> _Problem to solve_
Give only the number of lines in the listing below that contain the string "kern", counting matches only when the case is the same.

> _Material to process_
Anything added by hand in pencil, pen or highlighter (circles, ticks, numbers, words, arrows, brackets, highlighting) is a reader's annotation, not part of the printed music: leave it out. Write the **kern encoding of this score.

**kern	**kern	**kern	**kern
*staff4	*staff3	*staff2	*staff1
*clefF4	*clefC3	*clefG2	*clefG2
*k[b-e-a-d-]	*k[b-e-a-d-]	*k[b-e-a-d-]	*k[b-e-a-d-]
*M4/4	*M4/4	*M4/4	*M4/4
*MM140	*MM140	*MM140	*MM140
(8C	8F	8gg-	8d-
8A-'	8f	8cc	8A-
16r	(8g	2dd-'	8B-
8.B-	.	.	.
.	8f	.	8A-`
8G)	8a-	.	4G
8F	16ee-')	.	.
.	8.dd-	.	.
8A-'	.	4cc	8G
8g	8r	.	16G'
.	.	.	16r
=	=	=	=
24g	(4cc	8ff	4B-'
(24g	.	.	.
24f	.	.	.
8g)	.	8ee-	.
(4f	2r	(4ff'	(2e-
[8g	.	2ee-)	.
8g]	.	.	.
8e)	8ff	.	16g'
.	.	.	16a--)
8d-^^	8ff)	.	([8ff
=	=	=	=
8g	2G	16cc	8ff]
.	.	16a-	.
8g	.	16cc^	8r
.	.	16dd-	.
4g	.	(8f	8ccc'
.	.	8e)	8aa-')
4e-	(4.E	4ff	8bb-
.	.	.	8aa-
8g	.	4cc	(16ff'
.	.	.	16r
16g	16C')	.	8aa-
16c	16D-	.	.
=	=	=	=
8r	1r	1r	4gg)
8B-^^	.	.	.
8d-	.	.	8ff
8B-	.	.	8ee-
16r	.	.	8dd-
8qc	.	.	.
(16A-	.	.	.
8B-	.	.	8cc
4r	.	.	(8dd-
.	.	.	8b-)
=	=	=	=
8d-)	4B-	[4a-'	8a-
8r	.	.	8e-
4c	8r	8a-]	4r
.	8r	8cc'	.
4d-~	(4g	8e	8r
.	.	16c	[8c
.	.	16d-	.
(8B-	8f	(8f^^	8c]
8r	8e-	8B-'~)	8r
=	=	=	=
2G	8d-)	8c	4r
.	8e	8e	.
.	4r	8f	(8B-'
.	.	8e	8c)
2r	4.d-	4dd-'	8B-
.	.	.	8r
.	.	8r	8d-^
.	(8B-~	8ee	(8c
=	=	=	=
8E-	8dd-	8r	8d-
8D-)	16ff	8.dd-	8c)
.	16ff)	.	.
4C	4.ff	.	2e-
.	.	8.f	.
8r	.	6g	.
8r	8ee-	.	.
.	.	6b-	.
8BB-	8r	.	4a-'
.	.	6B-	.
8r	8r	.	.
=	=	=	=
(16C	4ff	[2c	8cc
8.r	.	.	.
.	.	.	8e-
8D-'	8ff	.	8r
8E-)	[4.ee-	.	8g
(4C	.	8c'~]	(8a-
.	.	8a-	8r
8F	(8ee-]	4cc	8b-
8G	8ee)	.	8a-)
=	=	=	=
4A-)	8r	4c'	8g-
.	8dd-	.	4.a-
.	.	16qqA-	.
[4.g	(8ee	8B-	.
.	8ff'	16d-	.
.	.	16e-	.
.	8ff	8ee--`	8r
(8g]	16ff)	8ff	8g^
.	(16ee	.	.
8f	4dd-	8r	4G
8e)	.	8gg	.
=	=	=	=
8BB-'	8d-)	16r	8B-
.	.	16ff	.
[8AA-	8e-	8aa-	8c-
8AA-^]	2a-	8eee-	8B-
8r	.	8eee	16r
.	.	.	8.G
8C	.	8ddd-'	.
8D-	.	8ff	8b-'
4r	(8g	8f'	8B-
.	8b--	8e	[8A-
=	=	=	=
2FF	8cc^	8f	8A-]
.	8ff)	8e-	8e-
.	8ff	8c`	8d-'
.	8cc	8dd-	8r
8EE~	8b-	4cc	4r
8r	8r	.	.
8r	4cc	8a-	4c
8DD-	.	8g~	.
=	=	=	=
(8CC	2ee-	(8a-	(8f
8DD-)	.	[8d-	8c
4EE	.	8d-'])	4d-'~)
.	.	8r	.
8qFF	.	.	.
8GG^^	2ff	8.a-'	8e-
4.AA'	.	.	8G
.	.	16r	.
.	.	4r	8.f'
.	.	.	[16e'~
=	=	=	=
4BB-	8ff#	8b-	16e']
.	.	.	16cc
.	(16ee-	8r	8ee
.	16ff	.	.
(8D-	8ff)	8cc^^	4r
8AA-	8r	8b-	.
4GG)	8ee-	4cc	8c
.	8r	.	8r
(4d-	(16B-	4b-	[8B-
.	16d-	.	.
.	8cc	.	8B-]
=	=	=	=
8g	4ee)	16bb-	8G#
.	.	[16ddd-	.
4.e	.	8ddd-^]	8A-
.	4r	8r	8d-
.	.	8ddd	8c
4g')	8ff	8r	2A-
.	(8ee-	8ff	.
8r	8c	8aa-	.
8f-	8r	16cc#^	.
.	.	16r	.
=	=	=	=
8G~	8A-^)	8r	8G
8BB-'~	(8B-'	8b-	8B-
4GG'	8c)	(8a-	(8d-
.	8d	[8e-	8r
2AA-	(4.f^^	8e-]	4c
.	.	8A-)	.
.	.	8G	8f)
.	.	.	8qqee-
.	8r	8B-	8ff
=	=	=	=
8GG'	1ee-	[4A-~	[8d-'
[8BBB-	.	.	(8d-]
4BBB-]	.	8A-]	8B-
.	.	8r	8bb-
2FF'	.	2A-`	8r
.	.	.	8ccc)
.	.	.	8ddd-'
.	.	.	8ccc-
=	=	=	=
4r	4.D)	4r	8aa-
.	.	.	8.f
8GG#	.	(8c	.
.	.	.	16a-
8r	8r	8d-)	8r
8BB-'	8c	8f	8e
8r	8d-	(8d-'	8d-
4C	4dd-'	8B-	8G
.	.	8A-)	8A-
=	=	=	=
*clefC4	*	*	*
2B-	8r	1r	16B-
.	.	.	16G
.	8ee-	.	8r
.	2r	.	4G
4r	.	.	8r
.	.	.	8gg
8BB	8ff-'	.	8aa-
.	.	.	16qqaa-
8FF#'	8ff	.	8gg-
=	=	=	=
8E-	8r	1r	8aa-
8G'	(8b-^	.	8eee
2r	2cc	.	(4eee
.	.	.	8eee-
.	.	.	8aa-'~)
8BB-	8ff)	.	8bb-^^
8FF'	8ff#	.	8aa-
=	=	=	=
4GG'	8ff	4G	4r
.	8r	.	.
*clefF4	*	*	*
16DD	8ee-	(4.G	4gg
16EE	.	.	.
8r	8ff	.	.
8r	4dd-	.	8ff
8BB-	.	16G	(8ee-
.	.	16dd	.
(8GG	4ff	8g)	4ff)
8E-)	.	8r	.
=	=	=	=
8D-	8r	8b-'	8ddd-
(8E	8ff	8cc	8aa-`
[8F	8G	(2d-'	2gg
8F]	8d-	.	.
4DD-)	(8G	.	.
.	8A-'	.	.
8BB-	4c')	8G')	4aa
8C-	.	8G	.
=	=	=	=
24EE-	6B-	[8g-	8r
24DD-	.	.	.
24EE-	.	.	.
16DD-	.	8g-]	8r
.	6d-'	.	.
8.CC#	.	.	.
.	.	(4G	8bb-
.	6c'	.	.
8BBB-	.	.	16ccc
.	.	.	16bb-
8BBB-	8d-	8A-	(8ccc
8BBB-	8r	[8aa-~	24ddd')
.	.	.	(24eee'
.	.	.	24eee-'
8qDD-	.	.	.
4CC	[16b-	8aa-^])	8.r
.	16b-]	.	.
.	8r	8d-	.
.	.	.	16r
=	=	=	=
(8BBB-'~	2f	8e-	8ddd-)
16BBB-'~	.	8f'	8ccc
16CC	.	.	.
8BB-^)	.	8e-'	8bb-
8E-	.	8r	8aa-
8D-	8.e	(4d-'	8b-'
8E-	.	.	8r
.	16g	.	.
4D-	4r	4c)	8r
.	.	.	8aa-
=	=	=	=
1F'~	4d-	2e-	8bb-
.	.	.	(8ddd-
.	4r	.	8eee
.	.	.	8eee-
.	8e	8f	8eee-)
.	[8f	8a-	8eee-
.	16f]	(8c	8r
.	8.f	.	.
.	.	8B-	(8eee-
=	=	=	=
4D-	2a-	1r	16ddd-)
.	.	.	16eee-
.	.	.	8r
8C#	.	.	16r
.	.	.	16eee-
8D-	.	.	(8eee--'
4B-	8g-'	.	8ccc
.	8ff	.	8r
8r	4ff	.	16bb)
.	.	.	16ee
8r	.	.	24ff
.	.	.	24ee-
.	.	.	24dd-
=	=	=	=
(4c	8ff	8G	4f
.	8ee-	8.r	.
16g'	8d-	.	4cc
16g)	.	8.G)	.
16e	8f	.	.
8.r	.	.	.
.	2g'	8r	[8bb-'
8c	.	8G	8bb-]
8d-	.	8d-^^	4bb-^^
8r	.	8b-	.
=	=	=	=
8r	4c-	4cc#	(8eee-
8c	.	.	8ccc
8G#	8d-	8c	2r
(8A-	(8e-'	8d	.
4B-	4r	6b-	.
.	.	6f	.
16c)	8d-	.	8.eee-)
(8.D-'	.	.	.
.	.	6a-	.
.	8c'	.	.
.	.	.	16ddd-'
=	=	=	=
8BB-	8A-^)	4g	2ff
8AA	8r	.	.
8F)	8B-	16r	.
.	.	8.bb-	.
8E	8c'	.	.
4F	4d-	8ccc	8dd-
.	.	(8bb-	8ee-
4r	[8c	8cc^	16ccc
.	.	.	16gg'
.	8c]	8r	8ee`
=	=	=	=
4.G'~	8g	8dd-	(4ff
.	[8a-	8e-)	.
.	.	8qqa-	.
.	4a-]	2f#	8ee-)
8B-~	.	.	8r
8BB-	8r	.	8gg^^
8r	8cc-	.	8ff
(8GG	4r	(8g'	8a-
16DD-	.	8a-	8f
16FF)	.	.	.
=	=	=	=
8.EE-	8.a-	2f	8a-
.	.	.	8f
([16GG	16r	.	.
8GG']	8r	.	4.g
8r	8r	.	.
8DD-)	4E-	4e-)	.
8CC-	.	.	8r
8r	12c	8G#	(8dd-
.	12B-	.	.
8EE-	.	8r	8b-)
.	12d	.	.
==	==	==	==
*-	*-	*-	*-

> _The solution_
2